WHAT TO WORK ON
From the entries below, copy every line that has the word "nilosopox".

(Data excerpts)

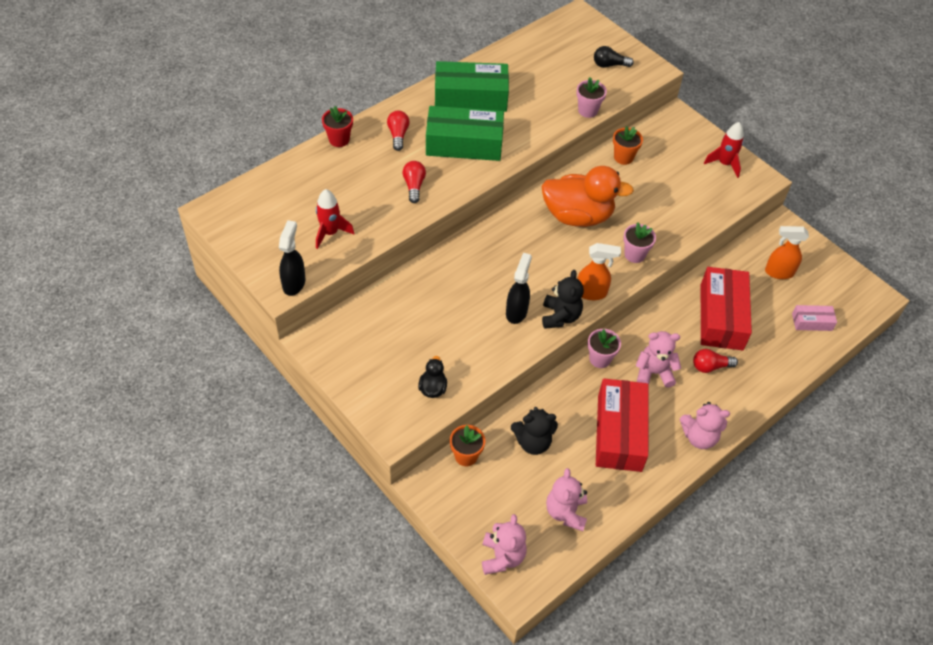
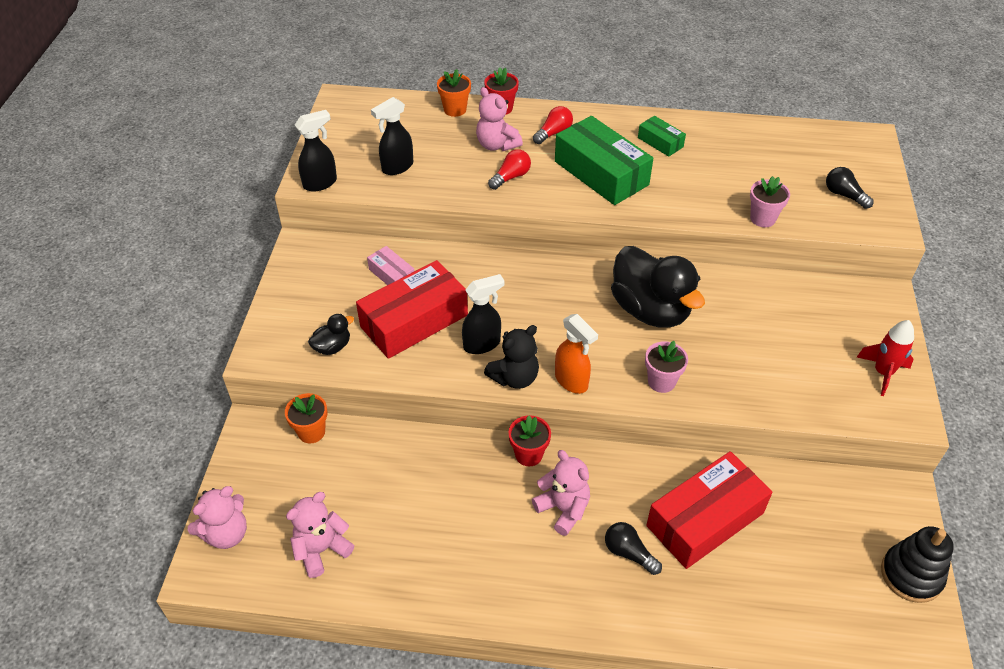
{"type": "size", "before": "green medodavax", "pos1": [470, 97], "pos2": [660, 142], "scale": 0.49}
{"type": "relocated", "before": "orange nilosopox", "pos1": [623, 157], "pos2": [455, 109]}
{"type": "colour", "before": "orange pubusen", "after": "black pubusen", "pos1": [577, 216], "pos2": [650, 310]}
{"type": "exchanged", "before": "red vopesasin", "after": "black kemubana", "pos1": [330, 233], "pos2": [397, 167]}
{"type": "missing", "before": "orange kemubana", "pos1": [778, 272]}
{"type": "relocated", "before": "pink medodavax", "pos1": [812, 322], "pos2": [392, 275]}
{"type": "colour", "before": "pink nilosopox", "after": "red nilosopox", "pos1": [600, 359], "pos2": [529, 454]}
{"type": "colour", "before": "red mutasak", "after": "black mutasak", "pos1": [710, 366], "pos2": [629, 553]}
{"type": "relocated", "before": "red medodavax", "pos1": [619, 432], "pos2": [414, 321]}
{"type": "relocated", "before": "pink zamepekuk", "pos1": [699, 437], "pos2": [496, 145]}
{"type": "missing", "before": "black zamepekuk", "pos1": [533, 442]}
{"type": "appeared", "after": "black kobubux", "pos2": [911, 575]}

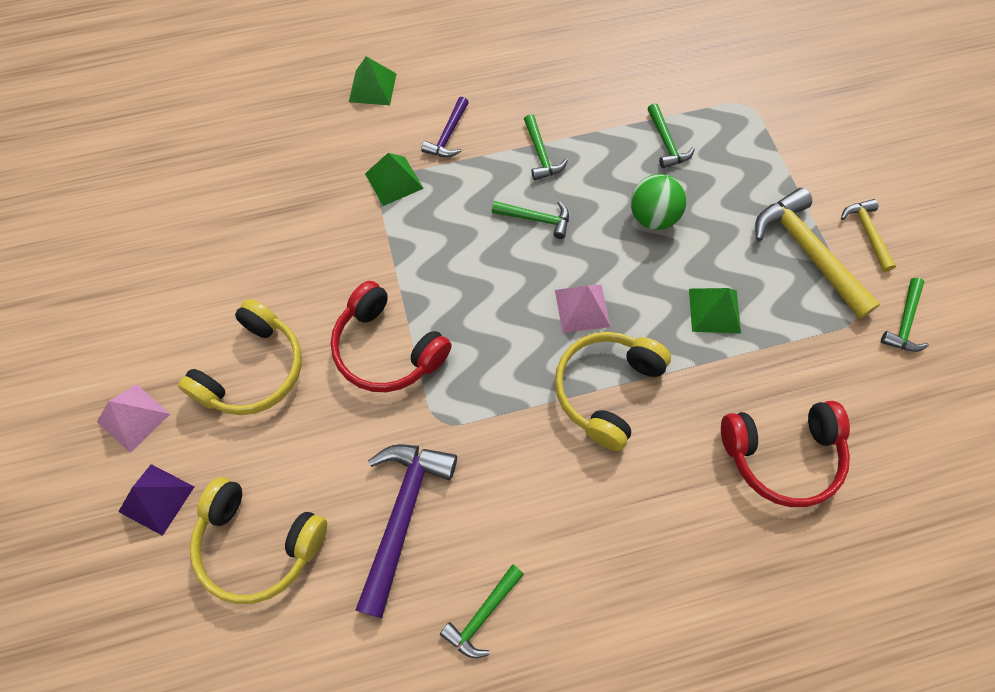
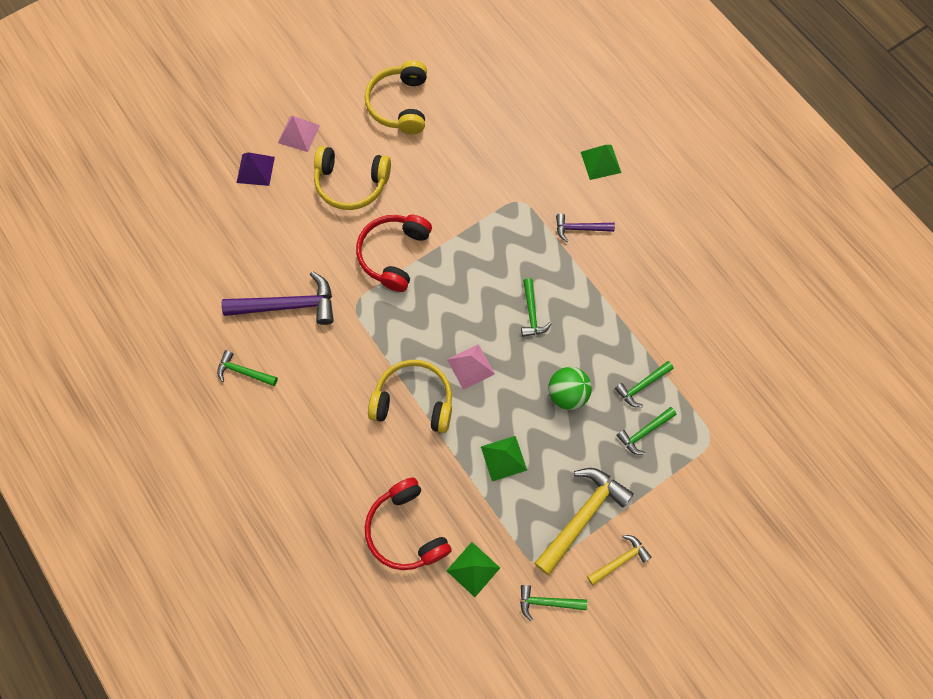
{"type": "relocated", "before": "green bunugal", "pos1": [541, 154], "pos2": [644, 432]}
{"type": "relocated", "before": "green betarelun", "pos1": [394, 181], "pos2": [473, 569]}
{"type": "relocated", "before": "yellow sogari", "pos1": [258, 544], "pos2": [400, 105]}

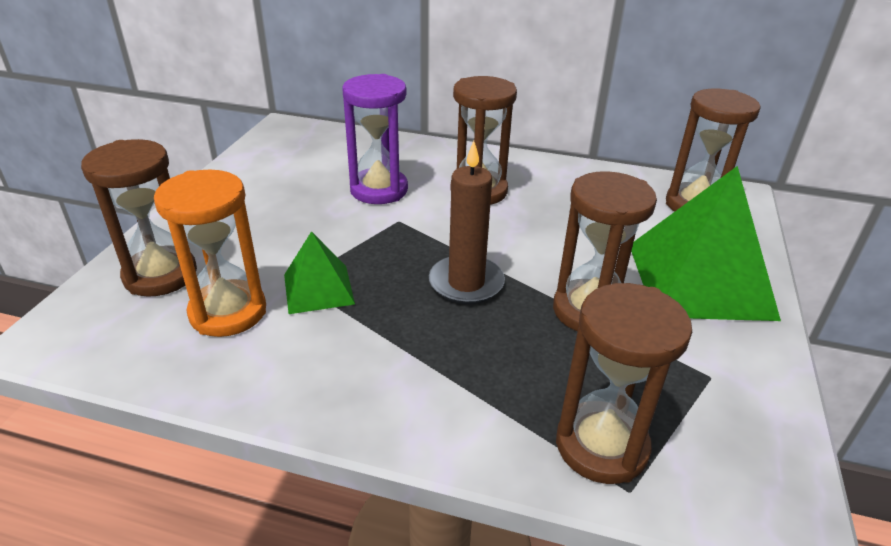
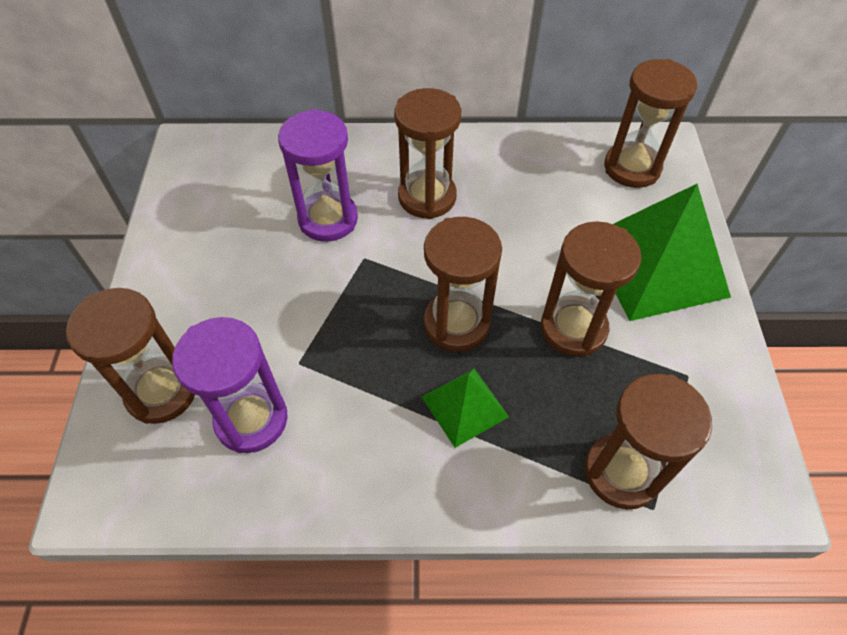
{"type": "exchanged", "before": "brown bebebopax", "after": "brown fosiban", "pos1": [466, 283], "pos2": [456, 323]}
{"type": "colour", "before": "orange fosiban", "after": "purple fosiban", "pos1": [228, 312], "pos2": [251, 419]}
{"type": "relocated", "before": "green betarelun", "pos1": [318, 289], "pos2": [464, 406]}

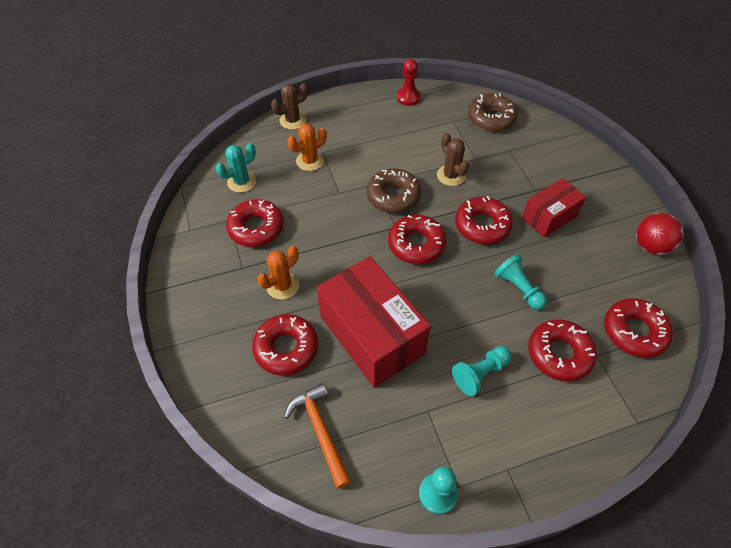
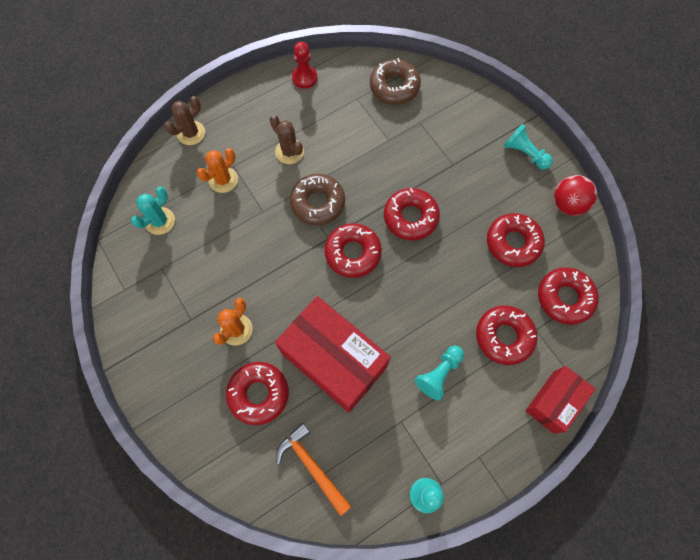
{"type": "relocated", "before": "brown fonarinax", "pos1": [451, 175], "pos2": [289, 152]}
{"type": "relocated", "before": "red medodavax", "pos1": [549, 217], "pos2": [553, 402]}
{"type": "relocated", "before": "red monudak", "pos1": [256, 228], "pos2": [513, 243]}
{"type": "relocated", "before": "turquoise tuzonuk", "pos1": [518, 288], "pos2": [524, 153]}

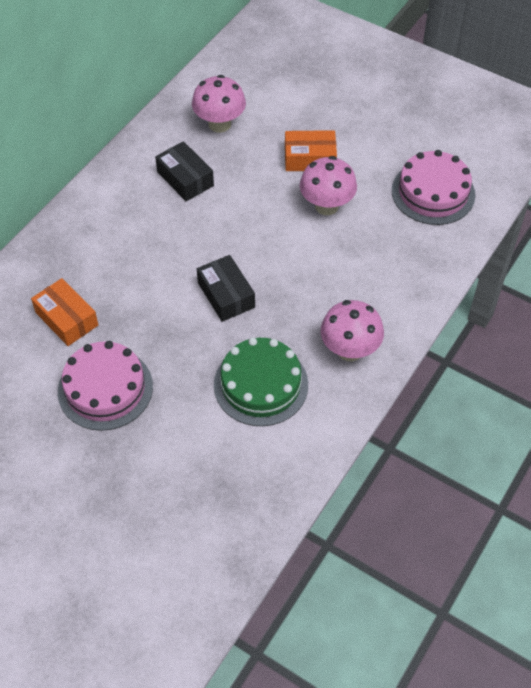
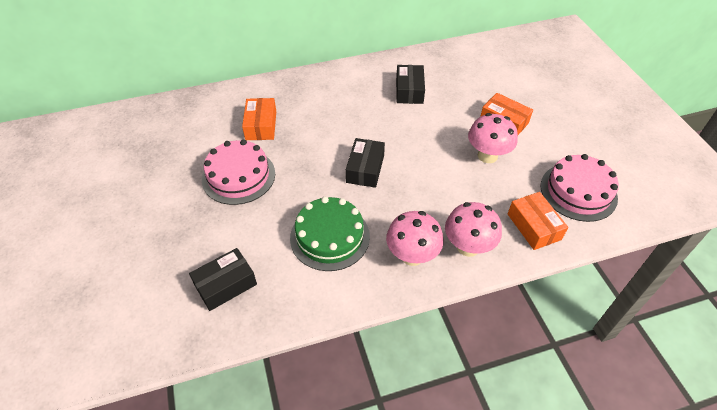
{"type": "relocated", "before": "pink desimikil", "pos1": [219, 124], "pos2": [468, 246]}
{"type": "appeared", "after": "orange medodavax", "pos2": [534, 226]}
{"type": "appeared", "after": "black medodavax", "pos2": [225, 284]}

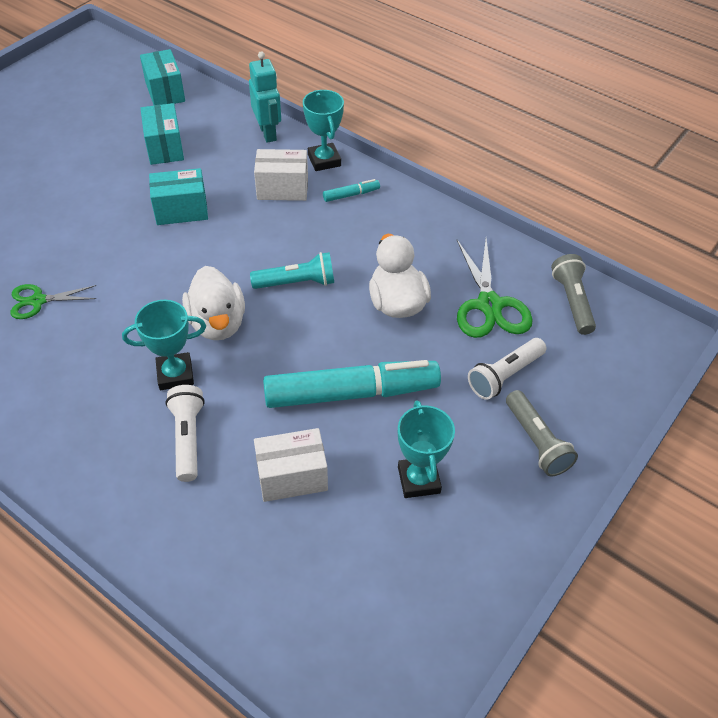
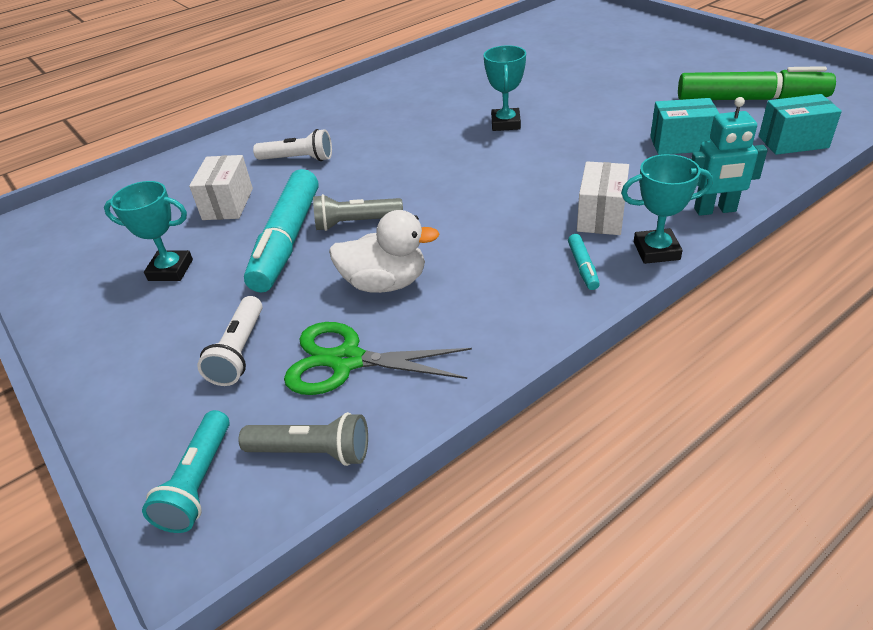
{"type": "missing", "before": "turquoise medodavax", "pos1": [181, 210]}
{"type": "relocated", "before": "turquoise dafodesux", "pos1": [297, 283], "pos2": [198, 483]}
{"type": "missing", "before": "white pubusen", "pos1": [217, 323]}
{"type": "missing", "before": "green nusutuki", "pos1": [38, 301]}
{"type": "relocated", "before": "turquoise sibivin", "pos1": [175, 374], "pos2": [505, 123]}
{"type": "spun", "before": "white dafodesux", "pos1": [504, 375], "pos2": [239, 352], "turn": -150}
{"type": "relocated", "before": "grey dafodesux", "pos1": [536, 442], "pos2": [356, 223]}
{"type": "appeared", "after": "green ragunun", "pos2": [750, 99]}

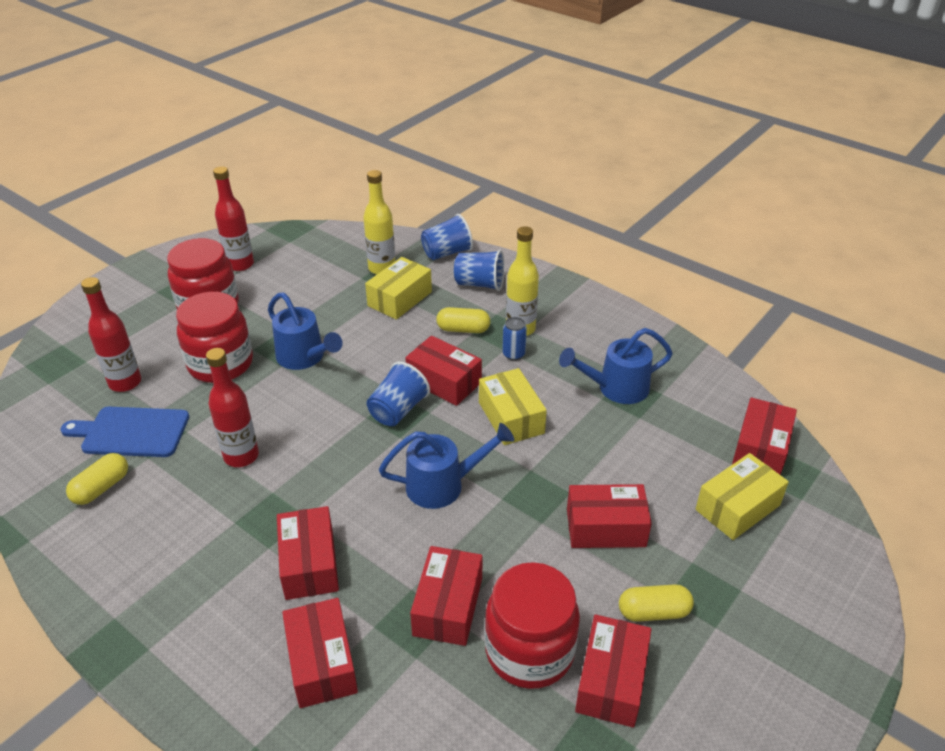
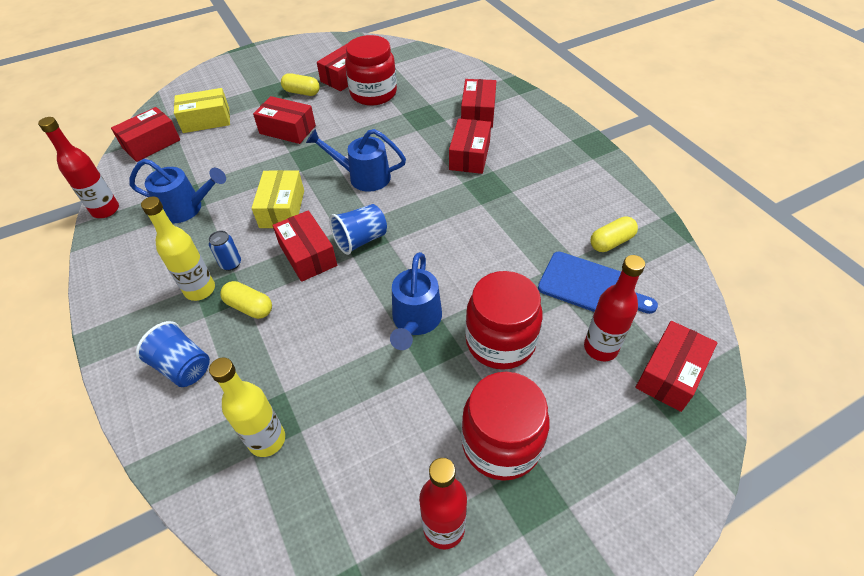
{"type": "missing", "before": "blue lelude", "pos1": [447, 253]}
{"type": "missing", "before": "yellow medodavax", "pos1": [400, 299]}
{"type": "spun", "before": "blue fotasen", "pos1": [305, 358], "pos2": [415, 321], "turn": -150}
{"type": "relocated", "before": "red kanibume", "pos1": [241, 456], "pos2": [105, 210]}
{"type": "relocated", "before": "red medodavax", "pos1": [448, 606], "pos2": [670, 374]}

SOLUTION TO THIS EXERCISE
{"type": "relocated", "before": "orange nilosopox", "pos1": [623, 157], "pos2": [455, 109]}
{"type": "colour", "before": "pink nilosopox", "after": "red nilosopox", "pos1": [600, 359], "pos2": [529, 454]}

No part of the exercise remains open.